### PROBLEM REQUIREMENTS
Please reproduce the records, omitting nothing and changing nothing.

(Itemized modification records)
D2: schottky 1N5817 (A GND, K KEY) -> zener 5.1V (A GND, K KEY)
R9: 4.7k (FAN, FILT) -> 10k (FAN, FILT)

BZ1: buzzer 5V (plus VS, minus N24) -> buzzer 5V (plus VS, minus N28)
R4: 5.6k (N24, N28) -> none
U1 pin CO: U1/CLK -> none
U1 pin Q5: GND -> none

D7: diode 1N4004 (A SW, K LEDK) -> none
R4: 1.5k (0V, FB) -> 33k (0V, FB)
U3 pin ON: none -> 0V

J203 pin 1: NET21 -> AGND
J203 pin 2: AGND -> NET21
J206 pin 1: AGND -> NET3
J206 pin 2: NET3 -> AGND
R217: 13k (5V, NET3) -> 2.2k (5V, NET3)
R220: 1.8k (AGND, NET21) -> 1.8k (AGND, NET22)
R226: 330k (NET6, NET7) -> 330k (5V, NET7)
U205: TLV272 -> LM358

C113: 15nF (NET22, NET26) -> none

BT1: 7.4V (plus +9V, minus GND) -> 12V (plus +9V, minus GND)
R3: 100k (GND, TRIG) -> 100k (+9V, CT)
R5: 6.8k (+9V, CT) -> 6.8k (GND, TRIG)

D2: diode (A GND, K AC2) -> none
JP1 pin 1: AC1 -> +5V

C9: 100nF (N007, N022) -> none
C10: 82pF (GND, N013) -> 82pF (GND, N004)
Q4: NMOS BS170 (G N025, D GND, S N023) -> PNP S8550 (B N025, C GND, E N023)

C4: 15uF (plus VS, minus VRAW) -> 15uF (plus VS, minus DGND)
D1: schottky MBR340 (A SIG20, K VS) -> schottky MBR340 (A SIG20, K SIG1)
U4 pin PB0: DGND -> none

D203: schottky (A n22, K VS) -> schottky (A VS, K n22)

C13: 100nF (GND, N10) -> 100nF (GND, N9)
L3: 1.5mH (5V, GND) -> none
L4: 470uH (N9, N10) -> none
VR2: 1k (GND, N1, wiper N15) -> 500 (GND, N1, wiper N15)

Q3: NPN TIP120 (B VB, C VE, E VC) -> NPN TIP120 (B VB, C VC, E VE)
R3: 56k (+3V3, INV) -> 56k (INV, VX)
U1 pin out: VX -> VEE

### WRITTEN SOLUTION
D2: schottky 1N5817 (A GND, K KEY) -> zener 5.1V (A GND, K KEY)
R9: 4.7k (FAN, FILT) -> 10k (FAN, FILT)

BZ1: buzzer 5V (plus VS, minus N24) -> buzzer 5V (plus VS, minus N28)
R4: 5.6k (N24, N28) -> none
U1 pin CO: U1/CLK -> none
U1 pin Q5: GND -> none

D7: diode 1N4004 (A SW, K LEDK) -> none
R4: 1.5k (0V, FB) -> 33k (0V, FB)
U3 pin ON: none -> 0V

J203 pin 1: NET21 -> AGND
J203 pin 2: AGND -> NET21
J206 pin 1: AGND -> NET3
J206 pin 2: NET3 -> AGND
R217: 13k (5V, NET3) -> 2.2k (5V, NET3)
R220: 1.8k (AGND, NET21) -> 1.8k (AGND, NET22)
R226: 330k (NET6, NET7) -> 330k (5V, NET7)
U205: TLV272 -> LM358

C113: 15nF (NET22, NET26) -> none

BT1: 7.4V (plus +9V, minus GND) -> 12V (plus +9V, minus GND)
R3: 100k (GND, TRIG) -> 100k (+9V, CT)
R5: 6.8k (+9V, CT) -> 6.8k (GND, TRIG)

D2: diode (A GND, K AC2) -> none
JP1 pin 1: AC1 -> +5V

C9: 100nF (N007, N022) -> none
C10: 82pF (GND, N013) -> 82pF (GND, N004)
Q4: NMOS BS170 (G N025, D GND, S N023) -> PNP S8550 (B N025, C GND, E N023)

C4: 15uF (plus VS, minus VRAW) -> 15uF (plus VS, minus DGND)
D1: schottky MBR340 (A SIG20, K VS) -> schottky MBR340 (A SIG20, K SIG1)
U4 pin PB0: DGND -> none

D203: schottky (A n22, K VS) -> schottky (A VS, K n22)

C13: 100nF (GND, N10) -> 100nF (GND, N9)
L3: 1.5mH (5V, GND) -> none
L4: 470uH (N9, N10) -> none
VR2: 1k (GND, N1, wiper N15) -> 500 (GND, N1, wiper N15)

Q3: NPN TIP120 (B VB, C VE, E VC) -> NPN TIP120 (B VB, C VC, E VE)
R3: 56k (+3V3, INV) -> 56k (INV, VX)
U1 pin out: VX -> VEE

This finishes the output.